TO DO:
Copy exactly, and copy nothing else: the line that contains "IMU: ADXL345 -> LSM6DS3" and all lines after it in the listing, without pictures.
━━━━━━━━
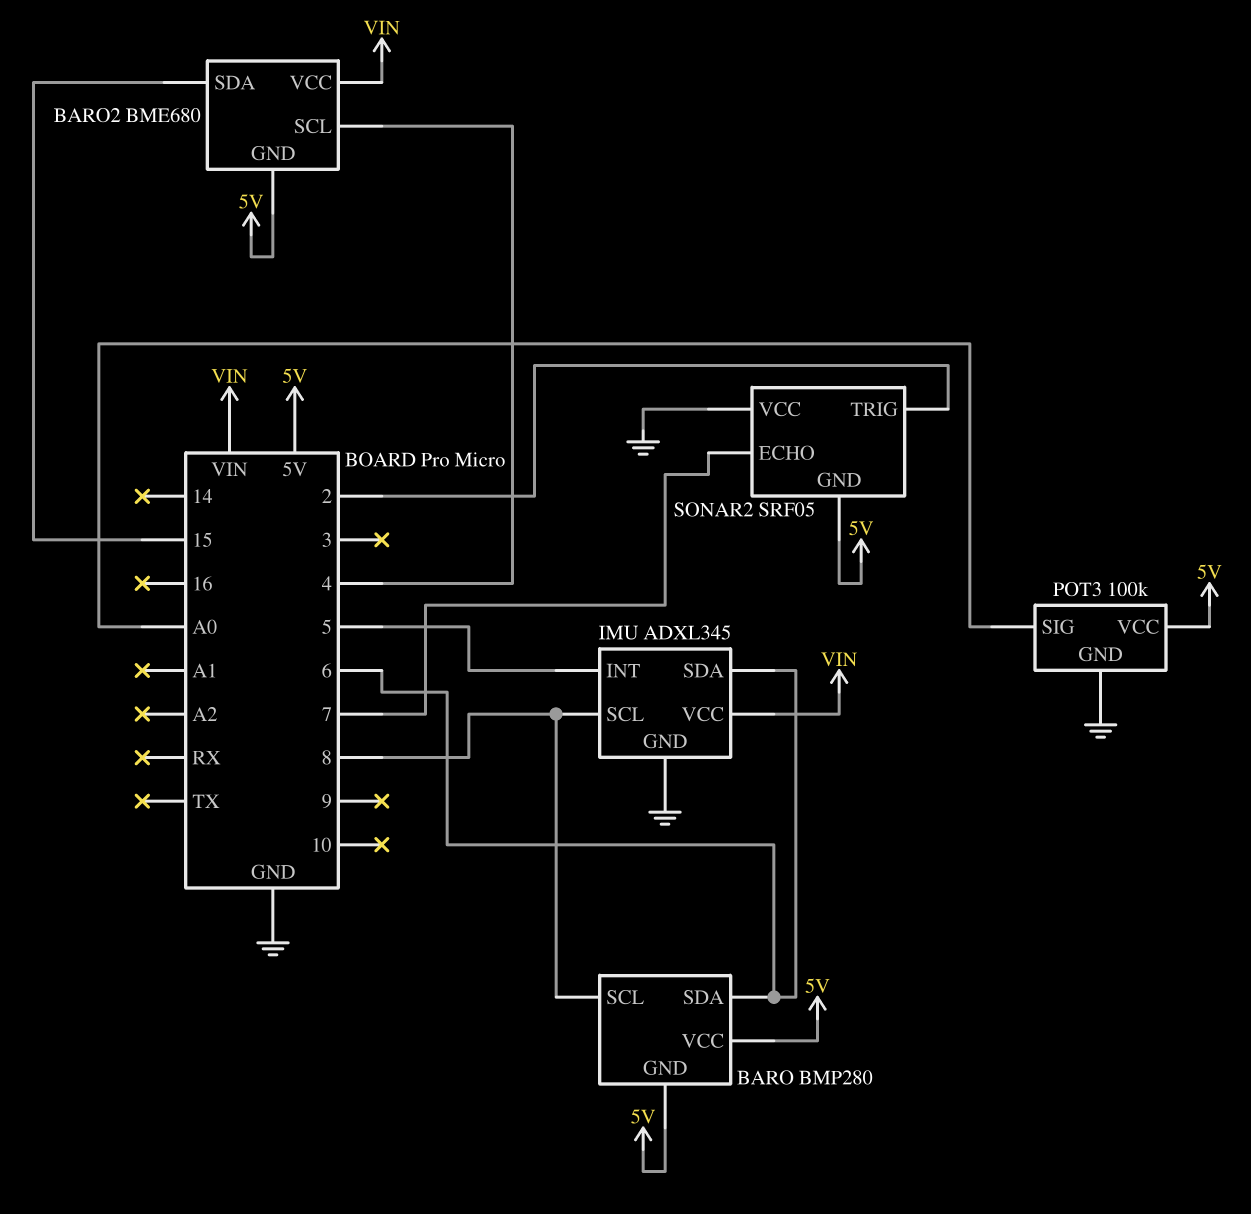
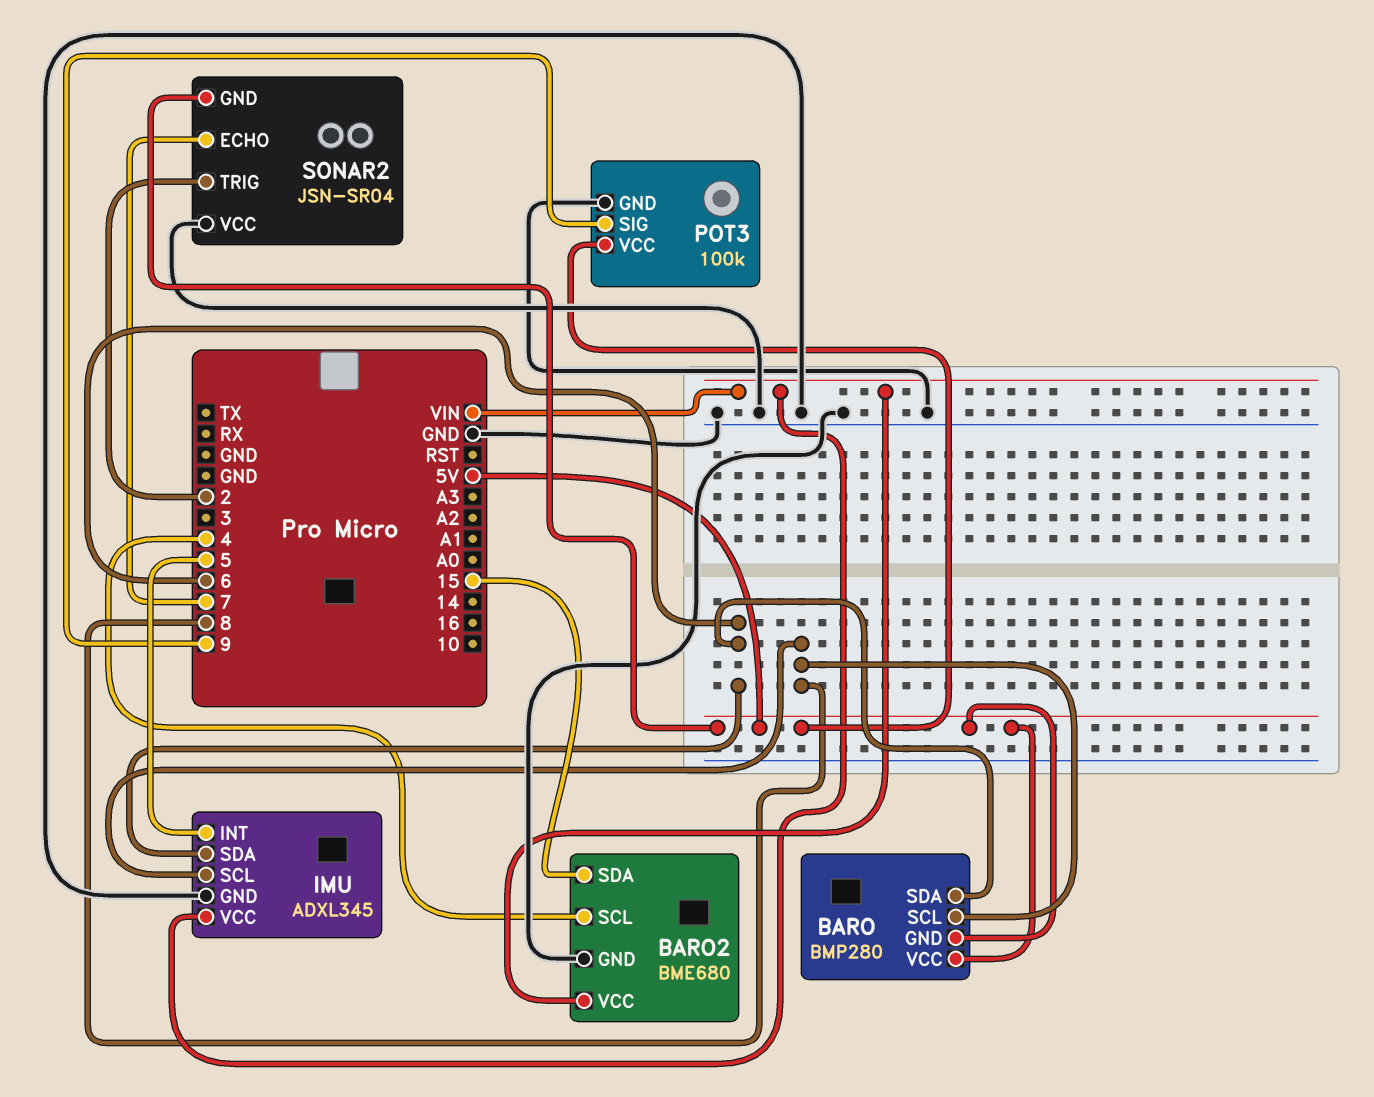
BARO2 pin GND: 5V -> GND
POT3 pin SIG: A0 -> 9
SONAR2: SRF05 -> JSN-SR04

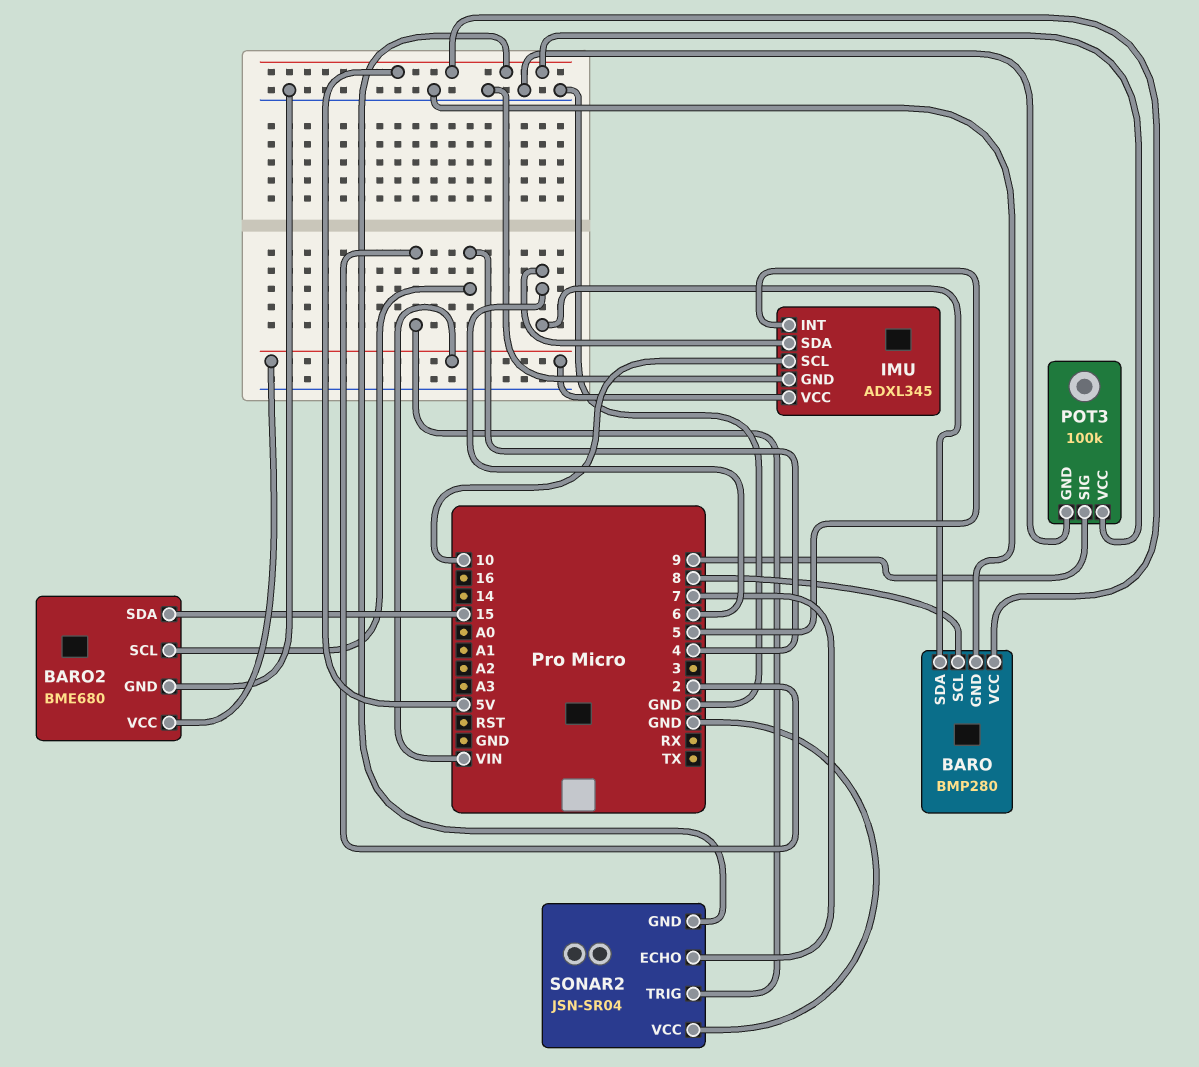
BARO pin GND: 5V -> GND
IMU pin SCL: 8 -> 10

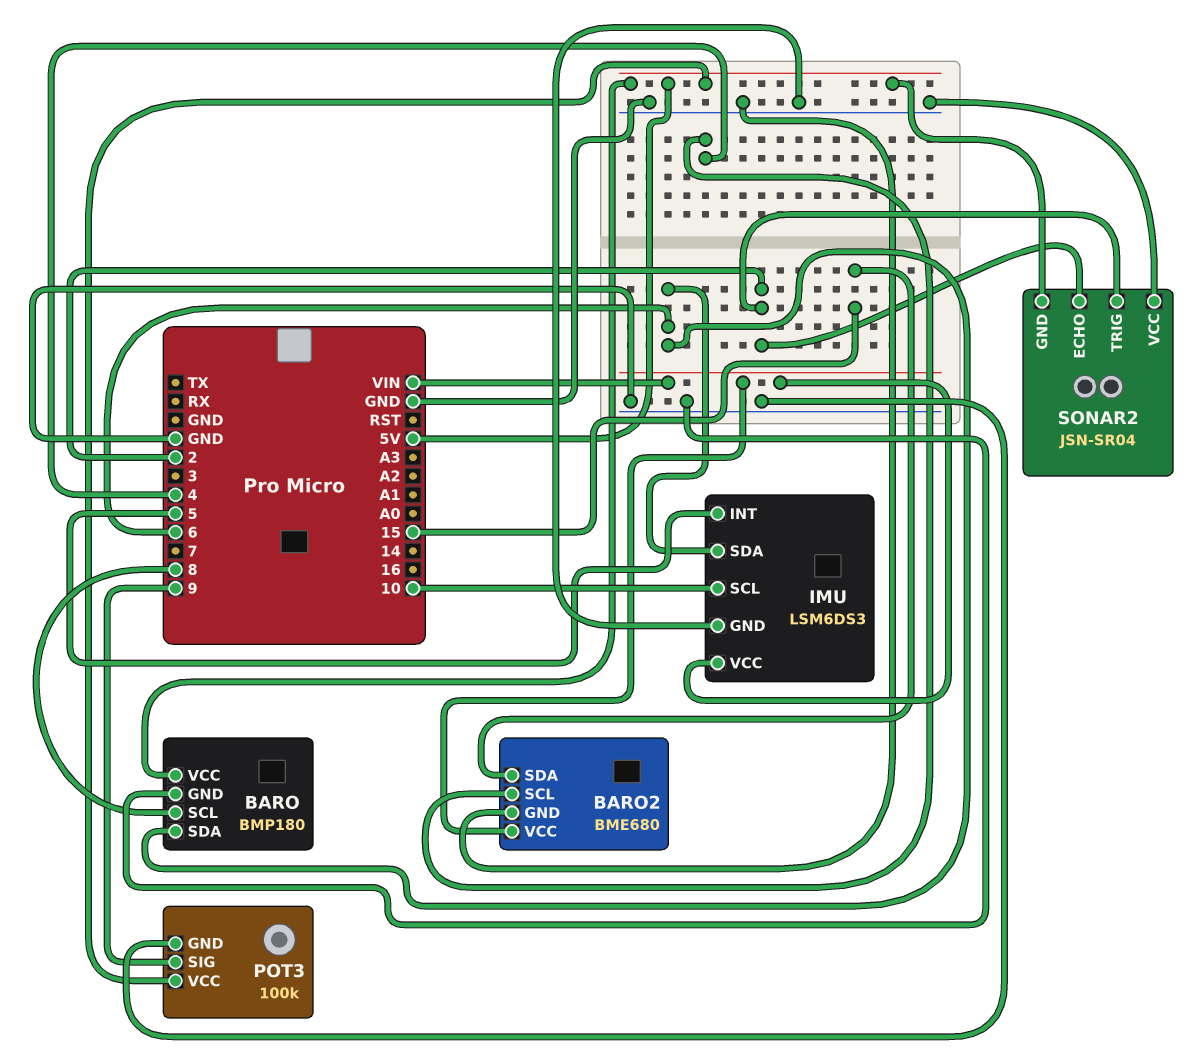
BARO: BMP280 -> BMP180
IMU: ADXL345 -> LSM6DS3
SONAR2 pin ECHO: 7 -> 2

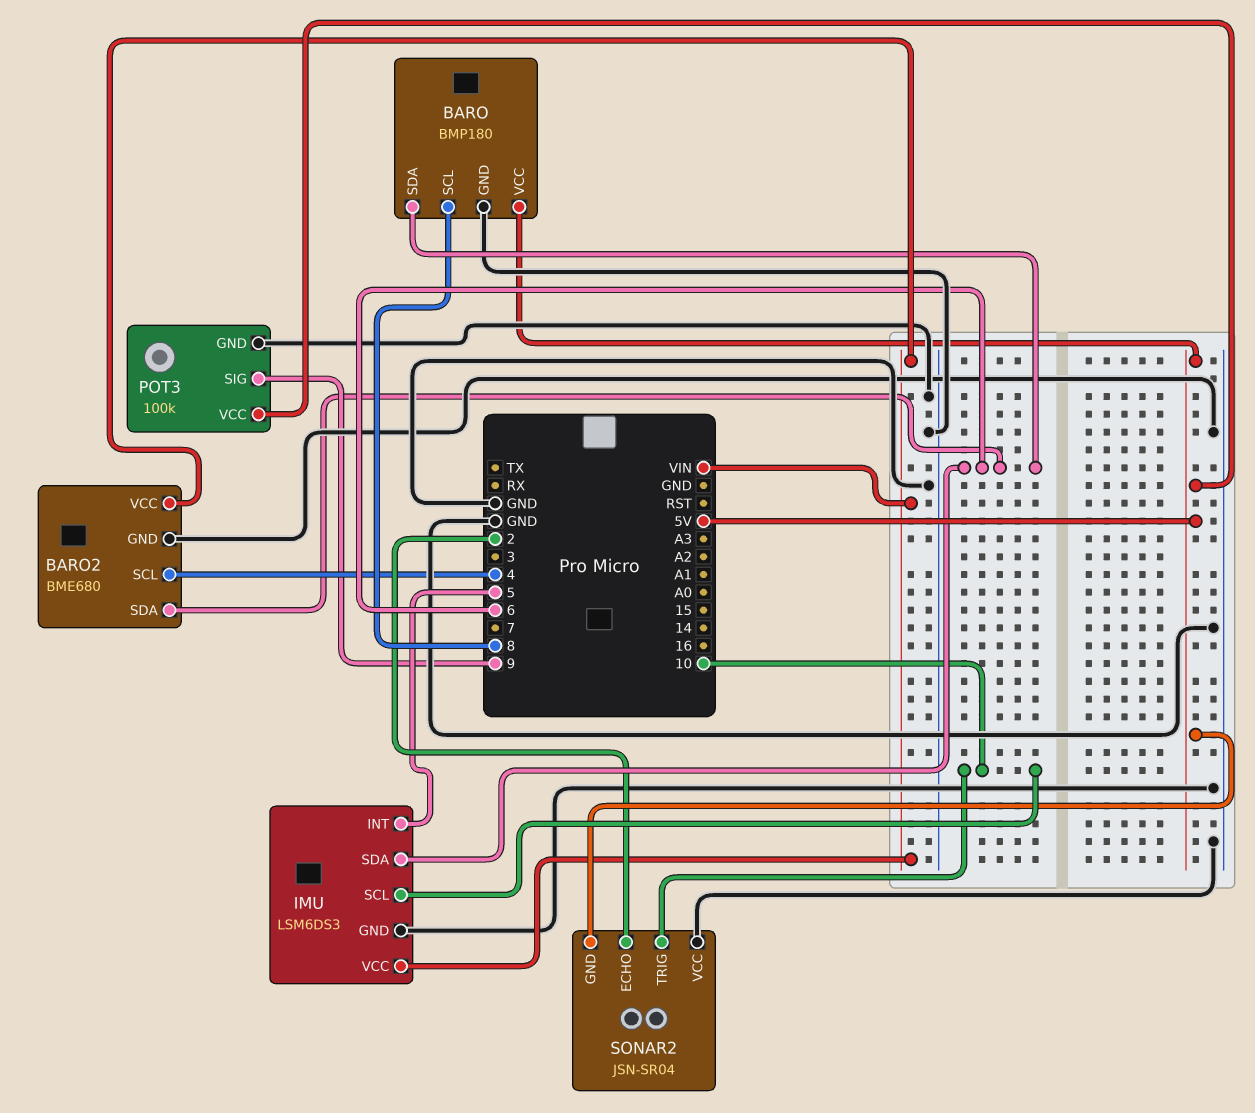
BARO2 pin SDA: 15 -> 6
SONAR2 pin TRIG: 2 -> 10

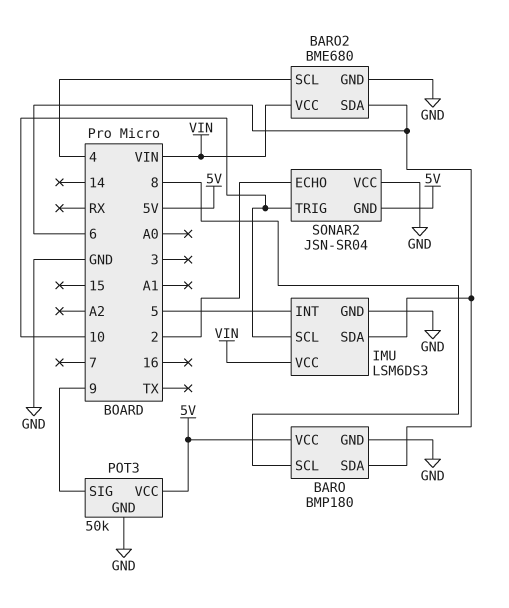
POT3: 100k -> 50k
━━━━━━━━
ANSWER TO THE PROBLEM:
IMU: ADXL345 -> LSM6DS3
SONAR2 pin ECHO: 7 -> 2

BARO2 pin SDA: 15 -> 6
SONAR2 pin TRIG: 2 -> 10

POT3: 100k -> 50k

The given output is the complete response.